#### What you have to do
Exact repetition of the data is the whole task.

+++ Data supplied

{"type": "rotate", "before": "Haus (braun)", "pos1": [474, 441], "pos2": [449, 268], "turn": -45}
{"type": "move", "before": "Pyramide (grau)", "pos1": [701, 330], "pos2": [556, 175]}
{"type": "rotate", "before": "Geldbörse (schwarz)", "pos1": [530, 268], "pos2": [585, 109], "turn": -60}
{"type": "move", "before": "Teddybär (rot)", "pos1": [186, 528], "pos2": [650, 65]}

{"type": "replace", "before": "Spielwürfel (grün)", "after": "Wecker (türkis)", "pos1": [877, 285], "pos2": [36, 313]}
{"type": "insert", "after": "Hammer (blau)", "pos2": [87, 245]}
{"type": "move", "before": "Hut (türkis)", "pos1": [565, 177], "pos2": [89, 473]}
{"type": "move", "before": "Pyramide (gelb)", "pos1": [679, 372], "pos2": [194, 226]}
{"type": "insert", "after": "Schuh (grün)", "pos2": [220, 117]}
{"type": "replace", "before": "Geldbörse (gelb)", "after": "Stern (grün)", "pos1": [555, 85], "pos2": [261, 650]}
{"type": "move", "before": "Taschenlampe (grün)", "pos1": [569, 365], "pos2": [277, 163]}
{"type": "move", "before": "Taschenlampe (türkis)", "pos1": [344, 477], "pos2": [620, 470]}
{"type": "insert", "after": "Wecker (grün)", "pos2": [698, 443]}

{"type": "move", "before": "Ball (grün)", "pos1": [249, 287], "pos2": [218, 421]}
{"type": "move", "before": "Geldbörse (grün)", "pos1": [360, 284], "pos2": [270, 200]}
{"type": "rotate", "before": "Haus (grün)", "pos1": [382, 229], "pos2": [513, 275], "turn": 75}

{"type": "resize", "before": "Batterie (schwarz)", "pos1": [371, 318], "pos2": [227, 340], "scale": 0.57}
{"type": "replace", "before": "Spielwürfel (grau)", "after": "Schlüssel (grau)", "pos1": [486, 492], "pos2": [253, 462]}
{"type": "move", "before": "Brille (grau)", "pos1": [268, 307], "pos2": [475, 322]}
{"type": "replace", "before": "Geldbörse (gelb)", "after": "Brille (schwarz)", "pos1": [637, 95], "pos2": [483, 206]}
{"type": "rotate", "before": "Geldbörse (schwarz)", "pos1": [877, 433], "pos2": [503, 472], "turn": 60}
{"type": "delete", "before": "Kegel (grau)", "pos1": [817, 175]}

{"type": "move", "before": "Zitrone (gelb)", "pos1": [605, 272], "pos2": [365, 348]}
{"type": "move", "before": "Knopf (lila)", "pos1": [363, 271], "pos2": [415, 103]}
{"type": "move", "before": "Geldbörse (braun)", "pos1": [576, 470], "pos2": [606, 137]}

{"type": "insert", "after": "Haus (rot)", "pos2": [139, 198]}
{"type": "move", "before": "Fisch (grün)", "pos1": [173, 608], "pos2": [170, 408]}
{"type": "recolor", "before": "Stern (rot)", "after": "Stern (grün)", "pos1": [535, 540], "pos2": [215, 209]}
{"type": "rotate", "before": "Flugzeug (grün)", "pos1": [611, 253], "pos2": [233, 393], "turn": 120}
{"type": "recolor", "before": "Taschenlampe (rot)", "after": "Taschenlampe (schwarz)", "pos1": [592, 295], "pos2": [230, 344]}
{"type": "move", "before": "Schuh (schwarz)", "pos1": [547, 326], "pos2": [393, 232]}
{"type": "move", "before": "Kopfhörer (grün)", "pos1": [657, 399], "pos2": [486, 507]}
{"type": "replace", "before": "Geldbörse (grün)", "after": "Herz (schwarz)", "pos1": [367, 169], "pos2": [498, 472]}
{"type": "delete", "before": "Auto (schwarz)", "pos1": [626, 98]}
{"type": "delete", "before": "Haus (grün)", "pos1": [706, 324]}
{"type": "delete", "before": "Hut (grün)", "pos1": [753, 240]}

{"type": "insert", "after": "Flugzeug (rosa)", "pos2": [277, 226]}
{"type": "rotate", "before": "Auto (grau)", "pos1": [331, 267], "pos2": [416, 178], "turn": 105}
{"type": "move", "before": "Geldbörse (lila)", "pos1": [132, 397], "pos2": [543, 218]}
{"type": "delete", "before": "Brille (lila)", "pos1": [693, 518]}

++++++

#### Solution to the problem
{"type": "rotate", "before": "Haus (braun)", "pos1": [474, 441], "pos2": [449, 268], "turn": -45}
{"type": "move", "before": "Pyramide (grau)", "pos1": [701, 330], "pos2": [556, 175]}
{"type": "rotate", "before": "Geldbörse (schwarz)", "pos1": [530, 268], "pos2": [585, 109], "turn": -60}
{"type": "move", "before": "Teddybär (rot)", "pos1": [186, 528], "pos2": [650, 65]}

{"type": "replace", "before": "Spielwürfel (grün)", "after": "Wecker (türkis)", "pos1": [877, 285], "pos2": [36, 313]}
{"type": "insert", "after": "Hammer (blau)", "pos2": [87, 245]}
{"type": "move", "before": "Hut (türkis)", "pos1": [565, 177], "pos2": [89, 473]}
{"type": "move", "before": "Pyramide (gelb)", "pos1": [679, 372], "pos2": [194, 226]}
{"type": "insert", "after": "Schuh (grün)", "pos2": [220, 117]}
{"type": "replace", "before": "Geldbörse (gelb)", "after": "Stern (grün)", "pos1": [555, 85], "pos2": [261, 650]}
{"type": "move", "before": "Taschenlampe (grün)", "pos1": [569, 365], "pos2": [277, 163]}
{"type": "move", "before": "Taschenlampe (türkis)", "pos1": [344, 477], "pos2": [620, 470]}
{"type": "insert", "after": "Wecker (grün)", "pos2": [698, 443]}

{"type": "move", "before": "Ball (grün)", "pos1": [249, 287], "pos2": [218, 421]}
{"type": "move", "before": "Geldbörse (grün)", "pos1": [360, 284], "pos2": [270, 200]}
{"type": "rotate", "before": "Haus (grün)", "pos1": [382, 229], "pos2": [513, 275], "turn": 75}

{"type": "resize", "before": "Batterie (schwarz)", "pos1": [371, 318], "pos2": [227, 340], "scale": 0.57}
{"type": "replace", "before": "Spielwürfel (grau)", "after": "Schlüssel (grau)", "pos1": [486, 492], "pos2": [253, 462]}
{"type": "move", "before": "Brille (grau)", "pos1": [268, 307], "pos2": [475, 322]}
{"type": "replace", "before": "Geldbörse (gelb)", "after": "Brille (schwarz)", "pos1": [637, 95], "pos2": [483, 206]}
{"type": "rotate", "before": "Geldbörse (schwarz)", "pos1": [877, 433], "pos2": [503, 472], "turn": 60}
{"type": "delete", "before": "Kegel (grau)", "pos1": [817, 175]}

{"type": "move", "before": "Zitrone (gelb)", "pos1": [605, 272], "pos2": [365, 348]}
{"type": "move", "before": "Knopf (lila)", "pos1": [363, 271], "pos2": [415, 103]}
{"type": "move", "before": "Geldbörse (braun)", "pos1": [576, 470], "pos2": [606, 137]}

{"type": "insert", "after": "Haus (rot)", "pos2": [139, 198]}
{"type": "move", "before": "Fisch (grün)", "pos1": [173, 608], "pos2": [170, 408]}
{"type": "recolor", "before": "Stern (rot)", "after": "Stern (grün)", "pos1": [535, 540], "pos2": [215, 209]}
{"type": "rotate", "before": "Flugzeug (grün)", "pos1": [611, 253], "pos2": [233, 393], "turn": 120}
{"type": "recolor", "before": "Taschenlampe (rot)", "after": "Taschenlampe (schwarz)", "pos1": [592, 295], "pos2": [230, 344]}
{"type": "move", "before": "Schuh (schwarz)", "pos1": [547, 326], "pos2": [393, 232]}
{"type": "move", "before": "Kopfhörer (grün)", "pos1": [657, 399], "pos2": [486, 507]}
{"type": "replace", "before": "Geldbörse (grün)", "after": "Herz (schwarz)", "pos1": [367, 169], "pos2": [498, 472]}
{"type": "delete", "before": "Auto (schwarz)", "pos1": [626, 98]}
{"type": "delete", "before": "Haus (grün)", "pos1": [706, 324]}
{"type": "delete", "before": "Hut (grün)", "pos1": [753, 240]}

{"type": "insert", "after": "Flugzeug (rosa)", "pos2": [277, 226]}
{"type": "rotate", "before": "Auto (grau)", "pos1": [331, 267], "pos2": [416, 178], "turn": 105}
{"type": "move", "before": "Geldbörse (lila)", "pos1": [132, 397], "pos2": [543, 218]}
{"type": "delete", "before": "Brille (lila)", "pos1": [693, 518]}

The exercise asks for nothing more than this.